### What you have to do
Which lines of the records below contain the word "none"? Copy each of them out.

### The data
###

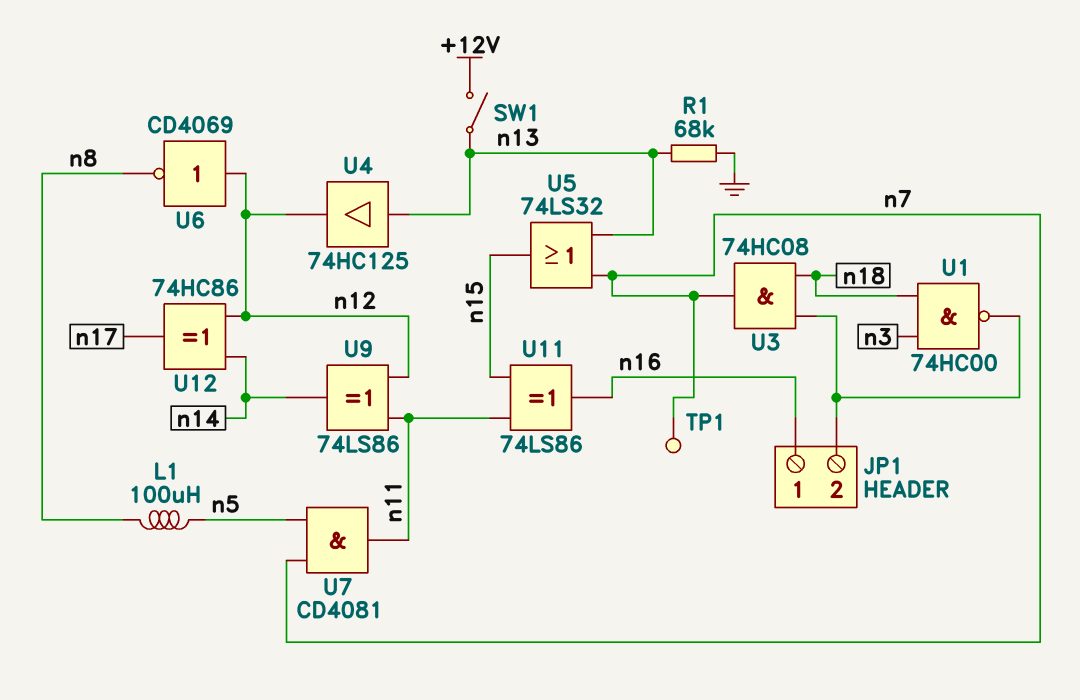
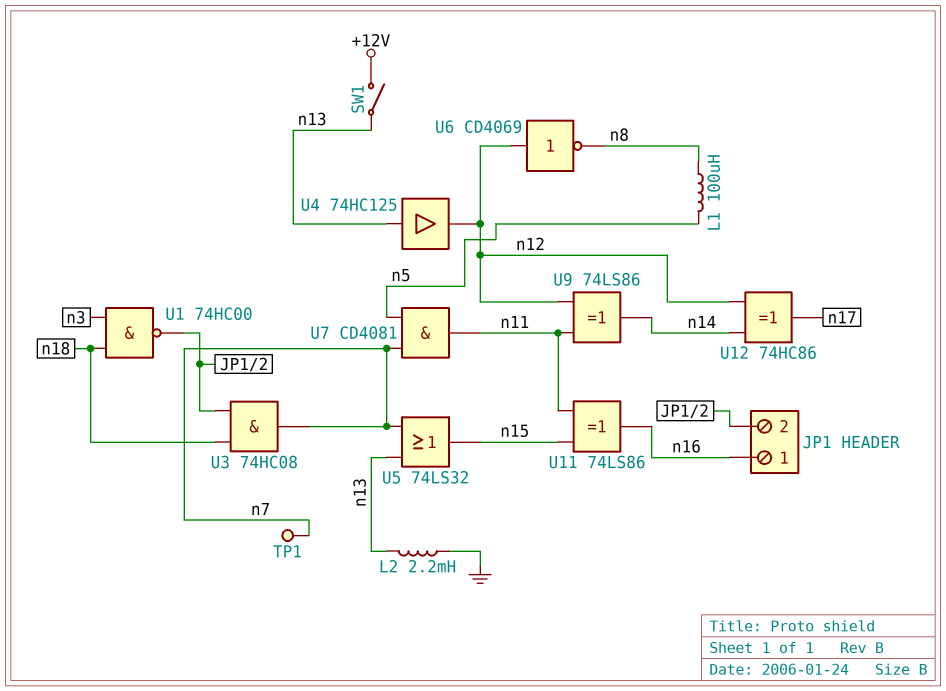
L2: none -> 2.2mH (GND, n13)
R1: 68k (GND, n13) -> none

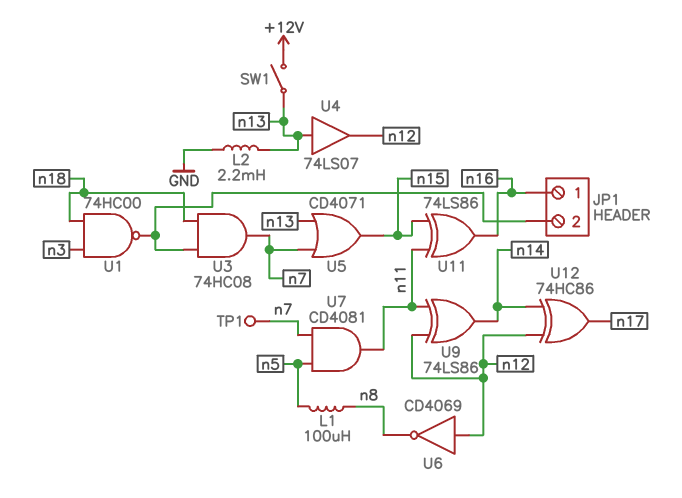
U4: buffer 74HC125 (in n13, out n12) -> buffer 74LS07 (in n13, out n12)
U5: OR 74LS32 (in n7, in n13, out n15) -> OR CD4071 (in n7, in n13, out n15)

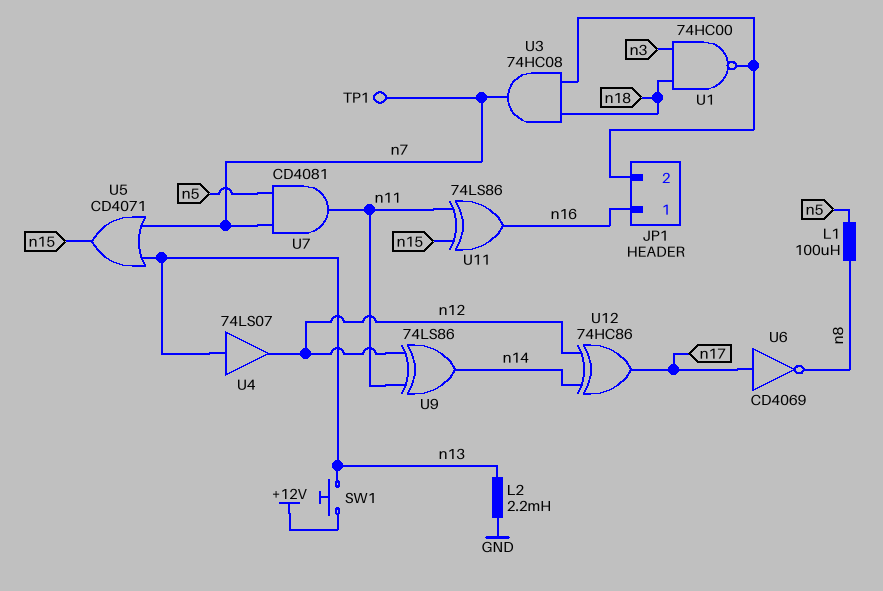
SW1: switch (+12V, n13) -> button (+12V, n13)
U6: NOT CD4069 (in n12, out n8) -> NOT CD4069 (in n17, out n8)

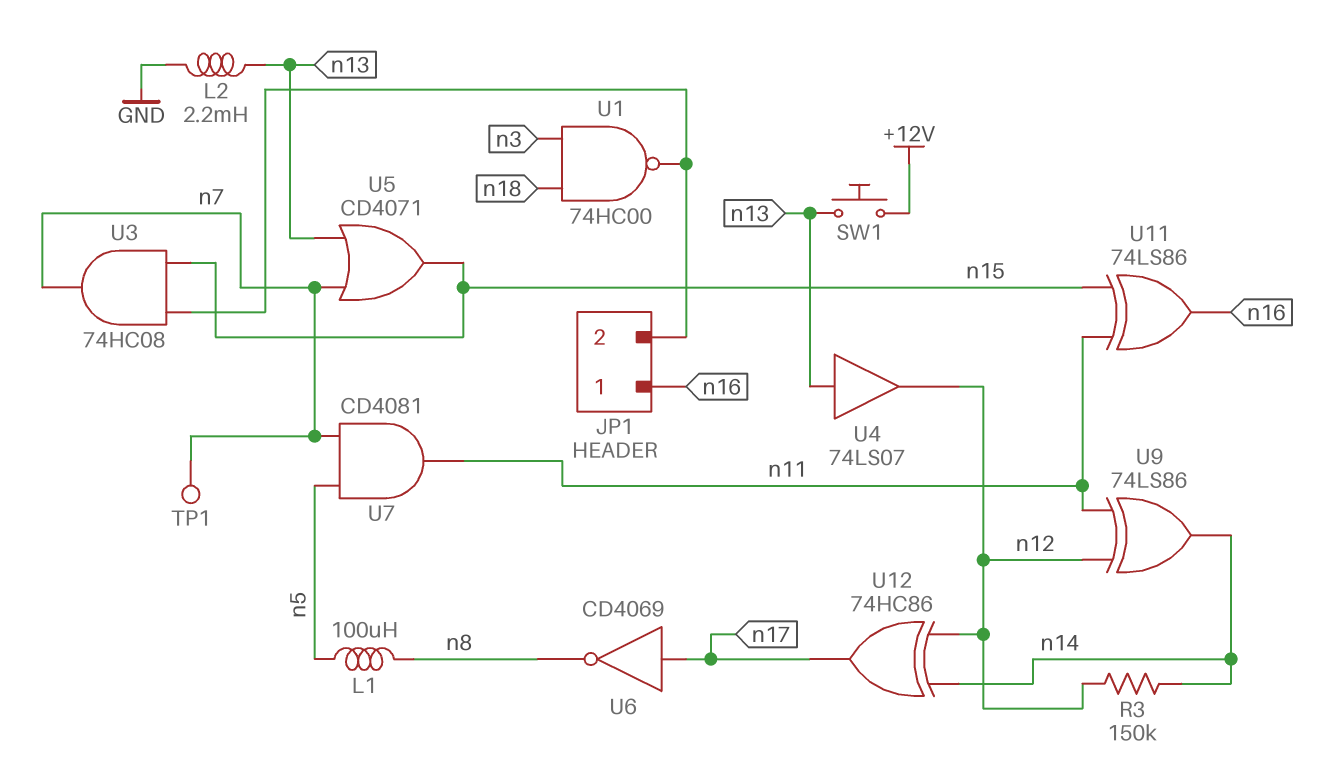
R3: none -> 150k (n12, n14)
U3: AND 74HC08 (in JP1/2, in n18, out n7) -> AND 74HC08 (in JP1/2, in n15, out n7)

###

### Reply to the exercise
L2: none -> 2.2mH (GND, n13)
R1: 68k (GND, n13) -> none
R3: none -> 150k (n12, n14)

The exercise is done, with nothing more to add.